Saved data entries:

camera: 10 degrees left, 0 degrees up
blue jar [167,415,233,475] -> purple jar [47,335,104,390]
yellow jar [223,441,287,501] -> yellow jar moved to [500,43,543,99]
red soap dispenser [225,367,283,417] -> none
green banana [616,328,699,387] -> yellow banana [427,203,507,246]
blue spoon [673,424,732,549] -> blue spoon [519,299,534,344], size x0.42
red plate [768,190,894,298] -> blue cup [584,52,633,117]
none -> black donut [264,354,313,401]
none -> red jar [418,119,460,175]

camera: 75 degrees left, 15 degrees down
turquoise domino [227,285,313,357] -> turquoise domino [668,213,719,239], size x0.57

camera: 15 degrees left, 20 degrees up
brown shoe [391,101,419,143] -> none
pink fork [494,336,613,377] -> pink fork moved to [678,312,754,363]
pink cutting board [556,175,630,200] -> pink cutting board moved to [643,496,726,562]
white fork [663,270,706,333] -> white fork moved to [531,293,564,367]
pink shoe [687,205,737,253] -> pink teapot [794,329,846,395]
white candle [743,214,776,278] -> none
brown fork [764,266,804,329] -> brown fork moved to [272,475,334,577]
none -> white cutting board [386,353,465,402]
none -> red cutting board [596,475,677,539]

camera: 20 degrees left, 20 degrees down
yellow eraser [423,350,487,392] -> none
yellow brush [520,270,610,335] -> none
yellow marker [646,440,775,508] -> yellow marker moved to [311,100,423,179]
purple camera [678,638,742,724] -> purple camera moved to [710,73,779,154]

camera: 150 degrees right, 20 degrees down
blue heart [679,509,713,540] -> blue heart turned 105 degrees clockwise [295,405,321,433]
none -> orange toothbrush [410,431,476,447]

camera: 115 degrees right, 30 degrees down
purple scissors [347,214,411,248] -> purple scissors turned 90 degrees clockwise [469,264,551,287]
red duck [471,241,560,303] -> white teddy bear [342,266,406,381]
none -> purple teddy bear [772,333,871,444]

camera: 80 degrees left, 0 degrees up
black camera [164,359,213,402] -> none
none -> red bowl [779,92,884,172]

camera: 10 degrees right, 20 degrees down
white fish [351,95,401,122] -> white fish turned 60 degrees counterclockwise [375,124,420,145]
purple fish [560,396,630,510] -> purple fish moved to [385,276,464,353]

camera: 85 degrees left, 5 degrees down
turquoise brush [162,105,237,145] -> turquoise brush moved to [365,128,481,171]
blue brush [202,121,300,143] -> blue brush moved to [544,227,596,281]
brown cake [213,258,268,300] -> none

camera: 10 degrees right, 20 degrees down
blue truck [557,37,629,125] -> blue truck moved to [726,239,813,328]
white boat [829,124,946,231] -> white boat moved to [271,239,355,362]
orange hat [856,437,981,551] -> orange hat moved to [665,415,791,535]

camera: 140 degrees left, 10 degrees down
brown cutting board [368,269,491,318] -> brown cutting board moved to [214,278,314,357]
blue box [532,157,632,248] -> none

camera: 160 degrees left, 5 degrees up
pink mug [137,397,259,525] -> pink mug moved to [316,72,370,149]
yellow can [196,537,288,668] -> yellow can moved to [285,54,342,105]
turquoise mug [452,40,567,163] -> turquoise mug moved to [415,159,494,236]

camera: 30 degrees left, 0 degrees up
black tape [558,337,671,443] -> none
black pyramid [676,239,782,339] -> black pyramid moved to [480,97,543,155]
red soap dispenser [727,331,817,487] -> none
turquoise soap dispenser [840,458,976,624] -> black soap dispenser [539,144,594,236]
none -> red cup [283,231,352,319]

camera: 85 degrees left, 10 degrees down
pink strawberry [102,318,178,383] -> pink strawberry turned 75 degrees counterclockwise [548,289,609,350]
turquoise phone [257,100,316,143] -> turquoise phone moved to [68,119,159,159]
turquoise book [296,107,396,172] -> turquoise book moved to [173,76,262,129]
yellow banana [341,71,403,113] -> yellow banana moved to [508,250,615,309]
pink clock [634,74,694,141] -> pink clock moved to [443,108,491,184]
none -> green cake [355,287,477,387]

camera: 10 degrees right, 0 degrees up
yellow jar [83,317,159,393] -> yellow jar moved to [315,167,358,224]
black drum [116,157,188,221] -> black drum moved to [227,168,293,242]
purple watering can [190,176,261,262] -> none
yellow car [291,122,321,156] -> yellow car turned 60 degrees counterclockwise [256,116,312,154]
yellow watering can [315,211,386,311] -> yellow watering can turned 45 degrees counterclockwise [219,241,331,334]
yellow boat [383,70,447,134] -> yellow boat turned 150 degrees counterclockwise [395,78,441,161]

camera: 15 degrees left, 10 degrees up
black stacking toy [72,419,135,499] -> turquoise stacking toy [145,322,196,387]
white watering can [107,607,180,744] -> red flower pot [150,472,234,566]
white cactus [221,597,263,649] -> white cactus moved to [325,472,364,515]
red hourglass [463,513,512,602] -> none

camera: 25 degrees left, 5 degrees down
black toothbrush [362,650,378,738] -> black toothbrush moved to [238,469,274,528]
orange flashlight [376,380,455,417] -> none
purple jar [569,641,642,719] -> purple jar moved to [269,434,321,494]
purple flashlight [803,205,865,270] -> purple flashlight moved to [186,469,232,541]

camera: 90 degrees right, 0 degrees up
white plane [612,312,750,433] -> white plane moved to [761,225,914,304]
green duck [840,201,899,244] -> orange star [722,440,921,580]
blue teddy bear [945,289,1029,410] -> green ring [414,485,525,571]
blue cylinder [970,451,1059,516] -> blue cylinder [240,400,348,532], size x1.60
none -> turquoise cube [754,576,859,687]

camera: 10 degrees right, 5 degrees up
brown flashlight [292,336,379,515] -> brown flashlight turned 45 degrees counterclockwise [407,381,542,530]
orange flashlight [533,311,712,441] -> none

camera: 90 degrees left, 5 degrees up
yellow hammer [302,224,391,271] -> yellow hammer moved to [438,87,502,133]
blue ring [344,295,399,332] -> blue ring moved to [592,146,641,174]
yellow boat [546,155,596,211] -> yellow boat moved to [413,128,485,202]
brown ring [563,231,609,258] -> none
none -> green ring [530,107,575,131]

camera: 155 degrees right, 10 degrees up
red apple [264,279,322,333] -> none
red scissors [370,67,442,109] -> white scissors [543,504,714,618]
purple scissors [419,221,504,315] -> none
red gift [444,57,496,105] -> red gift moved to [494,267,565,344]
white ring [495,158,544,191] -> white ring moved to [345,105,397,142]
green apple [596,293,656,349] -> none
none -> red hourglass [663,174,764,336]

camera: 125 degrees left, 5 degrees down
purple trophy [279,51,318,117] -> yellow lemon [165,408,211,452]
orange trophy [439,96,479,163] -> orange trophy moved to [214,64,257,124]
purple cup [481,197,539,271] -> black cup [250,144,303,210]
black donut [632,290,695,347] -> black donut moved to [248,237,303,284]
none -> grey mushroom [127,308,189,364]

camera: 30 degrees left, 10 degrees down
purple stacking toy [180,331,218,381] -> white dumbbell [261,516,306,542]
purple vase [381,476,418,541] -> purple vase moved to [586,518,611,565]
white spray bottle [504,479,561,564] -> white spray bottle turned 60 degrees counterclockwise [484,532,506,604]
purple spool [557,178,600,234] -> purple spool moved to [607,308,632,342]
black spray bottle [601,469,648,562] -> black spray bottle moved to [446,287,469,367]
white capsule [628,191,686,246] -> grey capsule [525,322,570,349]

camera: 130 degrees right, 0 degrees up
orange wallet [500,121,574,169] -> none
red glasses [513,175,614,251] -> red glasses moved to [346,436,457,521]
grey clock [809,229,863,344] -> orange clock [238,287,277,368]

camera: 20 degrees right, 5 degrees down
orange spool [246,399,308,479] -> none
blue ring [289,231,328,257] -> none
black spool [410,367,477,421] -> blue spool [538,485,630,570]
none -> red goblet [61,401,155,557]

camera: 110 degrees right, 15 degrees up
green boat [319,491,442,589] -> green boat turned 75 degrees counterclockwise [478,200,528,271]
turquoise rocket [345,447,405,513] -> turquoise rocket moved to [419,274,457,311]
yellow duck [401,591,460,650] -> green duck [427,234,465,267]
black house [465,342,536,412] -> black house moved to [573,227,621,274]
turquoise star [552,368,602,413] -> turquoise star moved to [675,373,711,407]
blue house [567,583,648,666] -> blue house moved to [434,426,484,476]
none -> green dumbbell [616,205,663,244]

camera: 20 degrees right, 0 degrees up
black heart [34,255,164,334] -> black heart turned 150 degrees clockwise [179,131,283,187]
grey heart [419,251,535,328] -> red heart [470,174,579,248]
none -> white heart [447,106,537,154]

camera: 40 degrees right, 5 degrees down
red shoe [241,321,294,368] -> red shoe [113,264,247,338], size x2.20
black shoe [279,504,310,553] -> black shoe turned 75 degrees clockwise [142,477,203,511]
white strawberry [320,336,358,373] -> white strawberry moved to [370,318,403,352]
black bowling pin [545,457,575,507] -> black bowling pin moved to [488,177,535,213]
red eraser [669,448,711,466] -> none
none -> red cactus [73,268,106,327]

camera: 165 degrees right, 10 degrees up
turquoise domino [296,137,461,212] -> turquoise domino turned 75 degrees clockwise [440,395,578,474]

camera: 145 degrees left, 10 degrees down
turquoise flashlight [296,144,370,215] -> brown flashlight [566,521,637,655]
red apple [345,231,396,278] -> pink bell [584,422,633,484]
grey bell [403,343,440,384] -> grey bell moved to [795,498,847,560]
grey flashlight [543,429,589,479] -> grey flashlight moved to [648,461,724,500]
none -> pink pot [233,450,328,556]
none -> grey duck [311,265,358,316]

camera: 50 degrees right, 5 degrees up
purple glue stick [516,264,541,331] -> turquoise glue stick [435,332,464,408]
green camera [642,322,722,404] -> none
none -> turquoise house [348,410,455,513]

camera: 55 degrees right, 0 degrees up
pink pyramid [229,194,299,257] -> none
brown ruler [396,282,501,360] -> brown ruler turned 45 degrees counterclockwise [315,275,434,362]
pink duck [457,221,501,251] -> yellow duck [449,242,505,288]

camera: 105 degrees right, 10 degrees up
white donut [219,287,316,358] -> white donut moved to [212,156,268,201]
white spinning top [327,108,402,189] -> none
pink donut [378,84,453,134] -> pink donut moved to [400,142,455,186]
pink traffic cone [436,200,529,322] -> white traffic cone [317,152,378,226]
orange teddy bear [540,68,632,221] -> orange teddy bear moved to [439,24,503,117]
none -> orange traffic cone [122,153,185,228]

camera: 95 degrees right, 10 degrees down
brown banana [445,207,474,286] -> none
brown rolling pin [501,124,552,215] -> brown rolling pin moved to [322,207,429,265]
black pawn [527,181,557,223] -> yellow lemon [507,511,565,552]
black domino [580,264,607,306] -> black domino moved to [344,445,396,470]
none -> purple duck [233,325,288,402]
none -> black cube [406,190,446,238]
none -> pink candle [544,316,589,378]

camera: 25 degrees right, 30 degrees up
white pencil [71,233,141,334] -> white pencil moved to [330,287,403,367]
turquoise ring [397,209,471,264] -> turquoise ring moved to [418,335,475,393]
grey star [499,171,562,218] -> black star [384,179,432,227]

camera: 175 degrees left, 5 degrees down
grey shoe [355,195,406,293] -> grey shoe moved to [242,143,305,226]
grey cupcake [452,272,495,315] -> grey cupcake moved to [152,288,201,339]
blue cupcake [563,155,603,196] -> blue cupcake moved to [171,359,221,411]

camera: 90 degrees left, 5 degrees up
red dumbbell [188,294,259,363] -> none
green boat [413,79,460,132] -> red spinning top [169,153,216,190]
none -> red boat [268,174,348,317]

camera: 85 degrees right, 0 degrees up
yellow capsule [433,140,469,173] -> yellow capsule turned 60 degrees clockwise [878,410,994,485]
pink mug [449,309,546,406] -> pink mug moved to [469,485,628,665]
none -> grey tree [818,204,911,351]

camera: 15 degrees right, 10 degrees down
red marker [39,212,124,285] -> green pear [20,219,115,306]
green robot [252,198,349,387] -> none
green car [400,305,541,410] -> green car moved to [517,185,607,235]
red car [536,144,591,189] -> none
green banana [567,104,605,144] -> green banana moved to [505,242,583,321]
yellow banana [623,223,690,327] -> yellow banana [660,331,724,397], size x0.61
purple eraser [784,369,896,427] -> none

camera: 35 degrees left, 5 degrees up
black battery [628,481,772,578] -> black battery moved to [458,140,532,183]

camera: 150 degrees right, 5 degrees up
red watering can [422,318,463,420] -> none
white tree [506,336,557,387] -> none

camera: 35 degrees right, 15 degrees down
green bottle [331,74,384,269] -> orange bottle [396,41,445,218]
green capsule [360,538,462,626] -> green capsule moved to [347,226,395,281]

◆ Work required ◆
The expected answer is every line in the data above that carries the string "soap".

◆ Solution below ◆
red soap dispenser [225,367,283,417] -> none
red soap dispenser [727,331,817,487] -> none
turquoise soap dispenser [840,458,976,624] -> black soap dispenser [539,144,594,236]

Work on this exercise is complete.